Could you write out, exactly as they stand, only the lines in the listing below from the line with "white brick G8:G9" to the line with "black brick A7:B7", both ends included, without the pictures?

> [Data to use]:
-- Opening Marker --

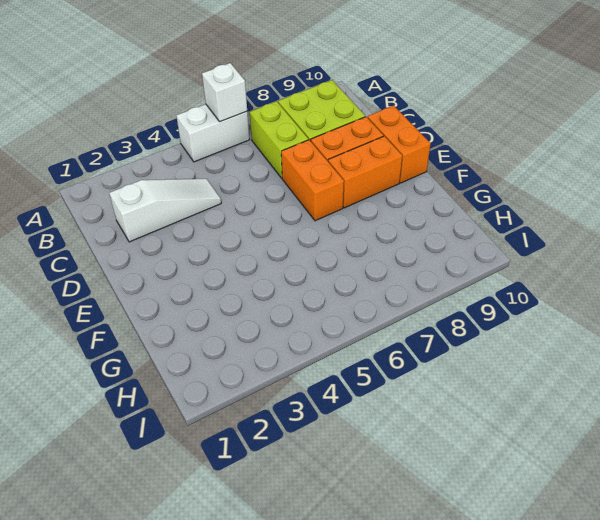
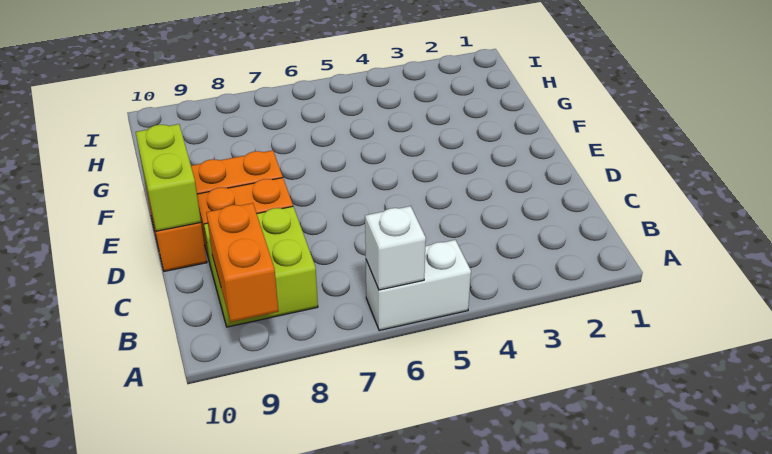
lime brick B7:C7 level 1 -> lime brick D10:E10 level 2
white slope C2:C4 level 1 top 2 -> none
orange brick D7:E7 level 1 -> orange brick A9:B9 level 2

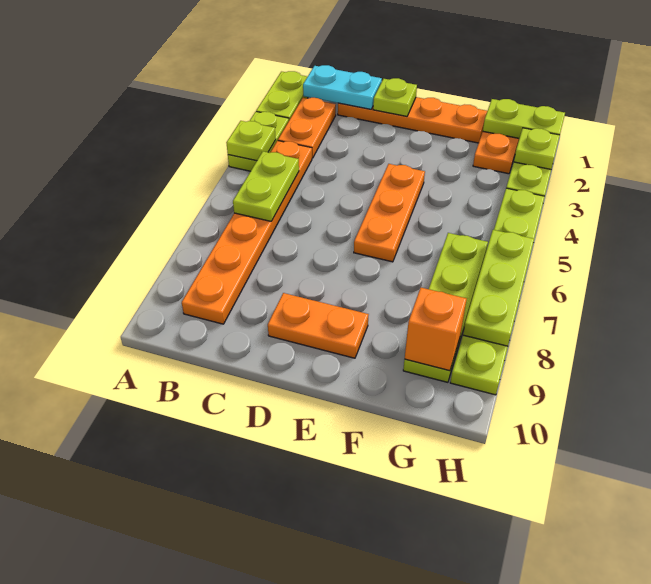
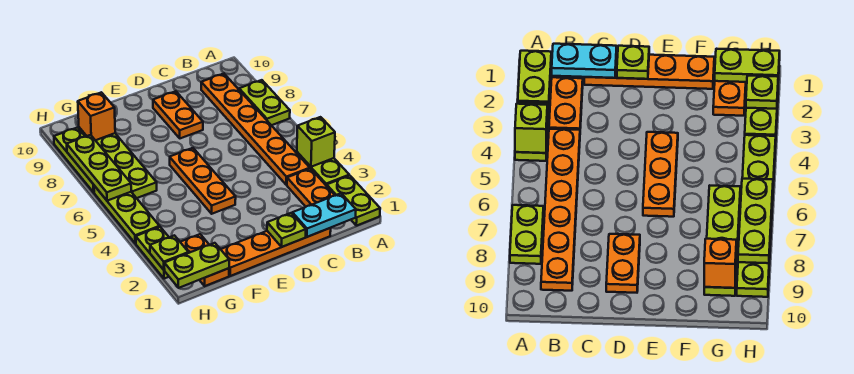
lime plate A4 level 2 -> lime brick A4 level 2
lime plate B5:B6 level 2 -> lime plate A7:A8 level 1
orange plate D9:E9 level 1 -> orange plate D8:D9 level 1

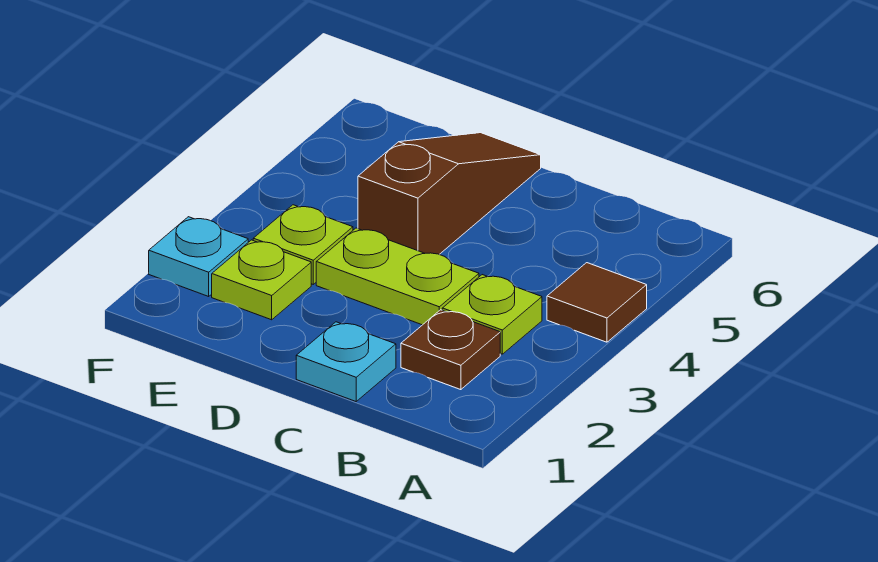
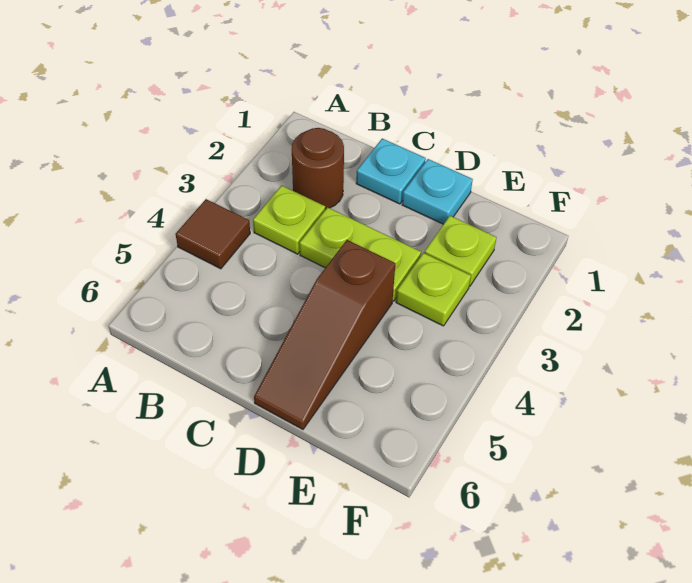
brown plate B2 level 1 -> brown round brick B2 level 1
cyan plate F2 level 1 -> cyan plate D1 level 1

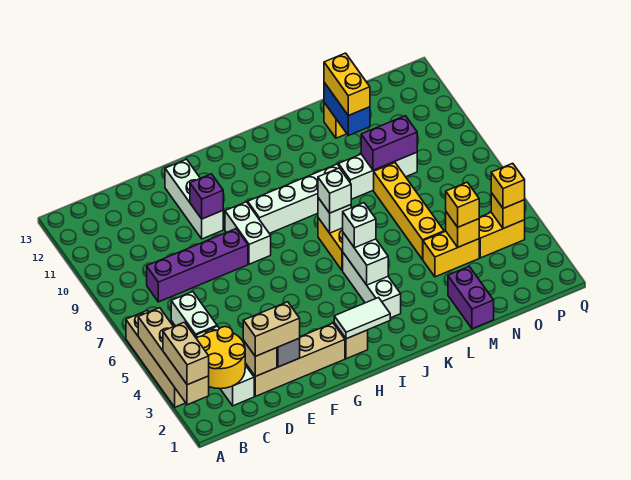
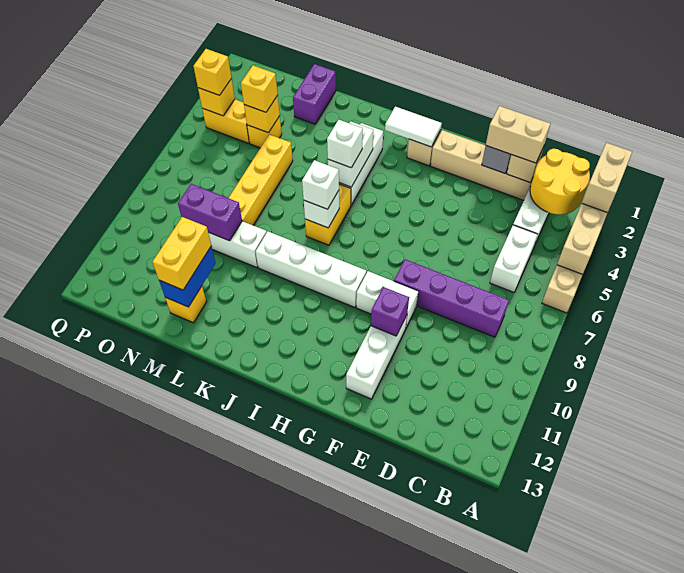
white brick G8:G9 level 1 -> white brick F9:G9 level 1
yellow brick M4:N4 level 1 -> yellow brick N4 level 1

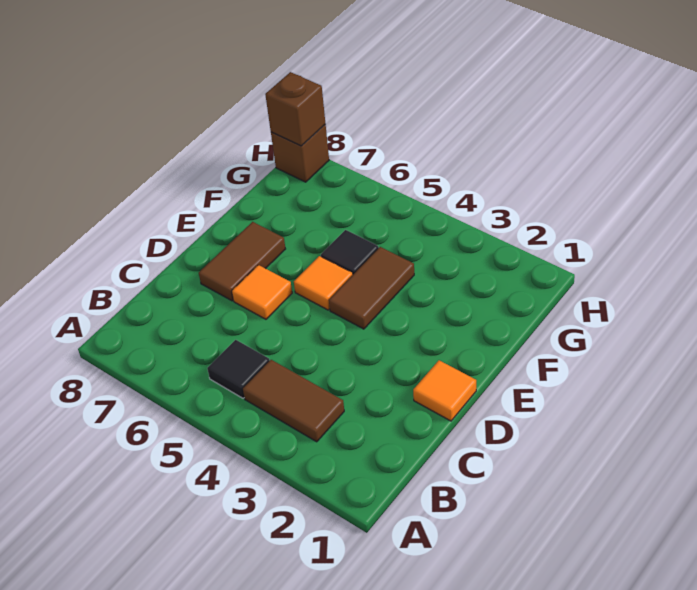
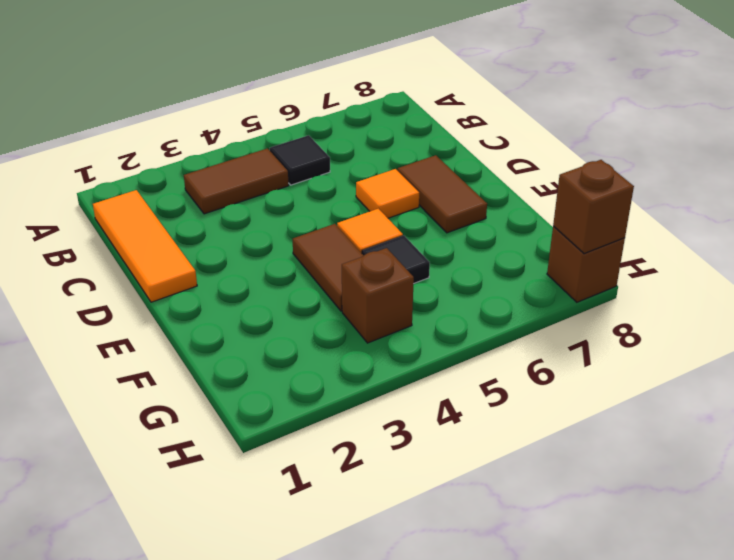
orange tile D1 level 1 -> orange tile B1:D1 level 1
none -> brown brick G4 level 1

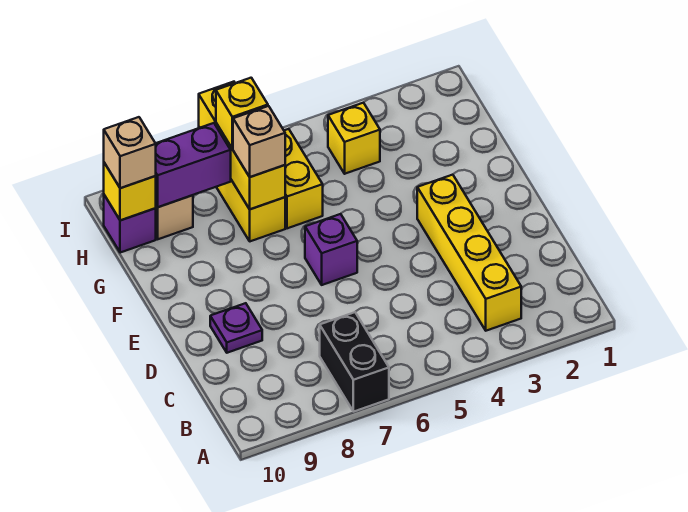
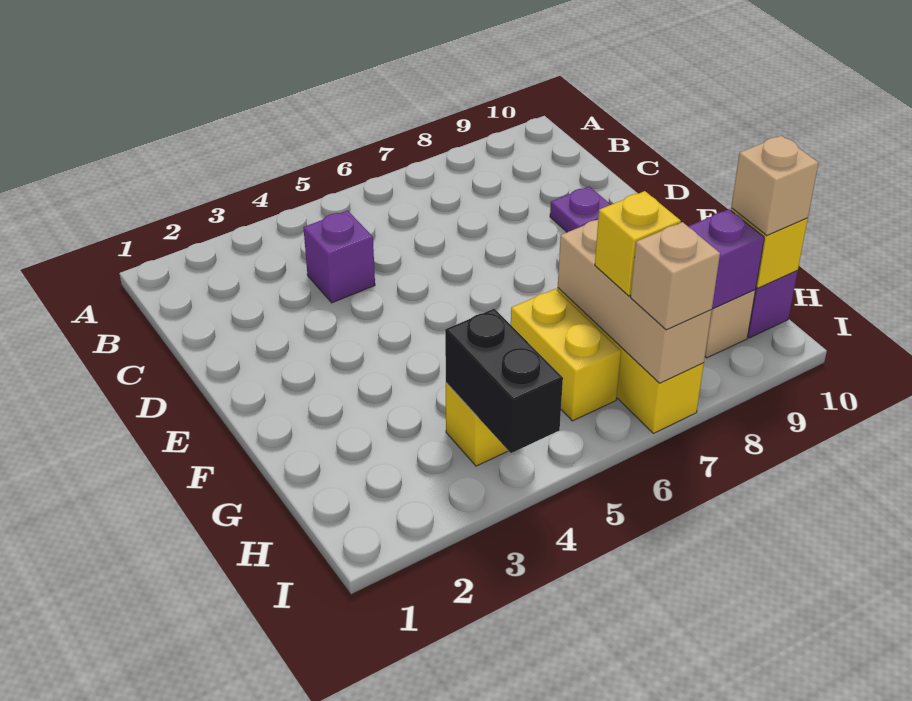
black brick A7:B7 level 1 -> black brick H4:I4 level 2
yellow brick B3:E3 level 1 -> none
purple brick E6 level 1 -> purple brick C4 level 1
yellow brick G7:I7 level 2 -> tan brick G7:I7 level 2
tan brick G7 level 3 -> tan brick I7 level 3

-- Closing Marker --

> [Task output]:
white brick G8:G9 level 1 -> white brick F9:G9 level 1
yellow brick M4:N4 level 1 -> yellow brick N4 level 1

orange tile D1 level 1 -> orange tile B1:D1 level 1
none -> brown brick G4 level 1

black brick A7:B7 level 1 -> black brick H4:I4 level 2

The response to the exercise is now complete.